Start of Data supplied
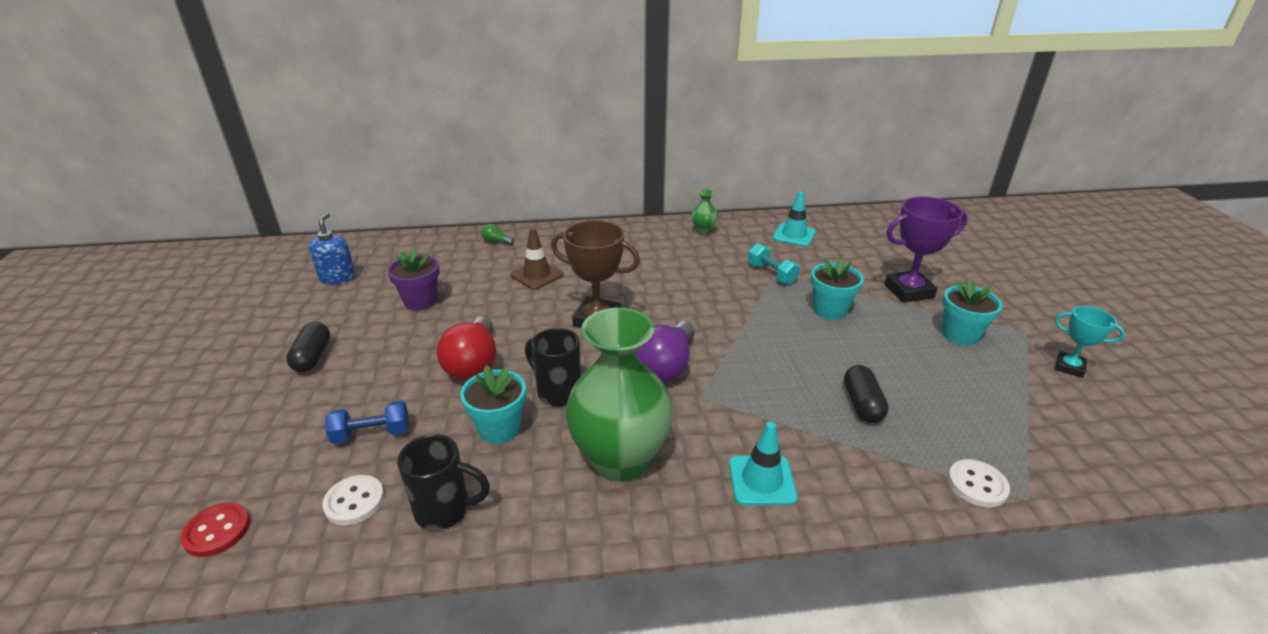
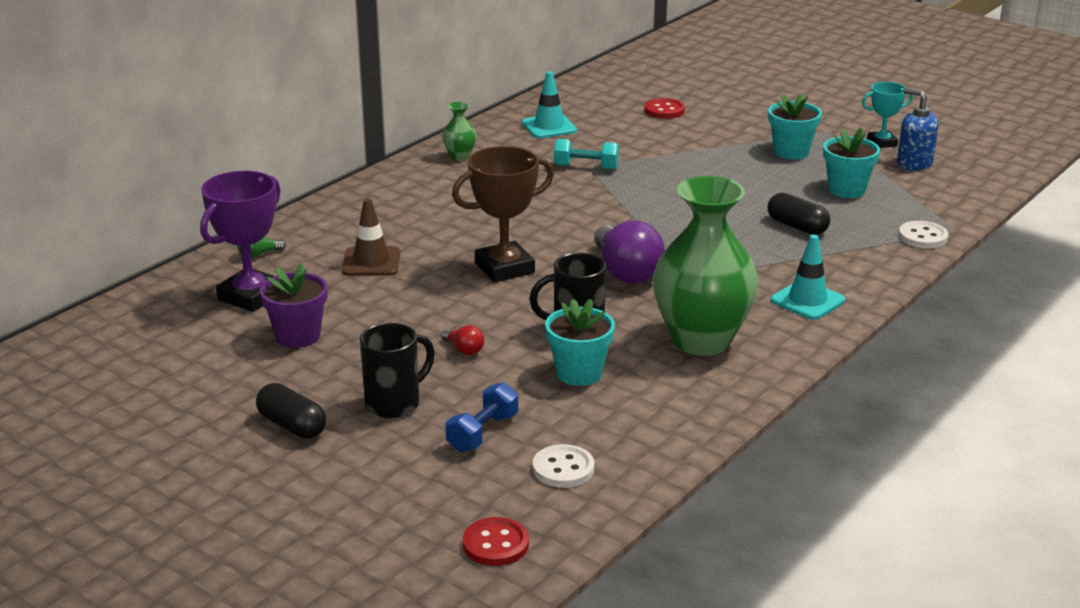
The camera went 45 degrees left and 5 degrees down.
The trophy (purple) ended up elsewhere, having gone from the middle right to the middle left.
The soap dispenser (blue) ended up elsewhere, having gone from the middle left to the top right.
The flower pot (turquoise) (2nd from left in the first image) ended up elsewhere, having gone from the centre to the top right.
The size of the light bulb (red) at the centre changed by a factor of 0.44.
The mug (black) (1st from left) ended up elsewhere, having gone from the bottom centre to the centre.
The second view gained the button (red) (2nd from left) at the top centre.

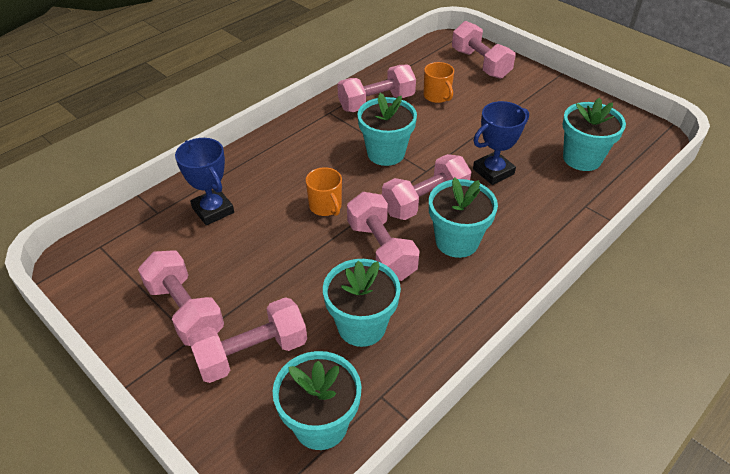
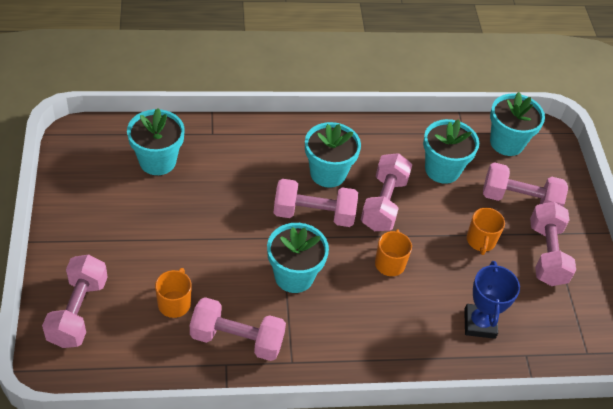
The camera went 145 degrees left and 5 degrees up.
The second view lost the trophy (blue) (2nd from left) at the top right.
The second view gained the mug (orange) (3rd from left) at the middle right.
End of Data supplied
How to complete this task: Restate the data word for word from its first line through the line with "The size of", leaving out any picture along the way.

Result of the exercise:
The camera went 45 degrees left and 5 degrees down.
The trophy (purple) ended up elsewhere, having gone from the middle right to the middle left.
The soap dispenser (blue) ended up elsewhere, having gone from the middle left to the top right.
The flower pot (turquoise) (2nd from left in the first image) ended up elsewhere, having gone from the centre to the top right.
The size of the light bulb (red) at the centre changed by a factor of 0.44.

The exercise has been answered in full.